- [Exercise]: Report each line of the entries that includes "grey" by copying it.
Start of Given records
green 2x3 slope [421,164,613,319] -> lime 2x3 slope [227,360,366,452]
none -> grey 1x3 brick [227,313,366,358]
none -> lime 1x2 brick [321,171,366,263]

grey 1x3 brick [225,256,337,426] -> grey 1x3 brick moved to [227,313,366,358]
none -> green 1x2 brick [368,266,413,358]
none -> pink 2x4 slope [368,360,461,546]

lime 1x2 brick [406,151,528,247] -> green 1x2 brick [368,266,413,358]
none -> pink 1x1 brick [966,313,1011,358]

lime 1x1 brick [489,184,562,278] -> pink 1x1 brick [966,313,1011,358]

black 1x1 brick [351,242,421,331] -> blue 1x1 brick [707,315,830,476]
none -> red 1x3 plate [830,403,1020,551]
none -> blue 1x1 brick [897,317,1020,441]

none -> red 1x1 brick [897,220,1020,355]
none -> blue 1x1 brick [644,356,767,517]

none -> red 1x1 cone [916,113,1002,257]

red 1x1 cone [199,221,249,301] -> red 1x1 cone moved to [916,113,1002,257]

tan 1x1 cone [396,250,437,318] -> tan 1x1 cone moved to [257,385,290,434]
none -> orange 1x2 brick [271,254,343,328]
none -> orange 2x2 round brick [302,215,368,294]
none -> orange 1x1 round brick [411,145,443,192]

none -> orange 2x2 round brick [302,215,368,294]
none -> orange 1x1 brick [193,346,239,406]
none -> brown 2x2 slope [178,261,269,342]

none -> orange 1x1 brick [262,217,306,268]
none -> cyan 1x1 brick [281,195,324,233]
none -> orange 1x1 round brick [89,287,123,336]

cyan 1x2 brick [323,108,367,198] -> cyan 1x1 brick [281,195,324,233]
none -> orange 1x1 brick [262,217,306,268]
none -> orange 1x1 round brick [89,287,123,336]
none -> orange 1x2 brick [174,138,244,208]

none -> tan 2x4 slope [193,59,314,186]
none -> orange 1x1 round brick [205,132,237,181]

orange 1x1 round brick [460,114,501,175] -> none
End of Given records
- [Output of the exercise]:
none -> grey 1x3 brick [227,313,366,358]
grey 1x3 brick [225,256,337,426] -> grey 1x3 brick moved to [227,313,366,358]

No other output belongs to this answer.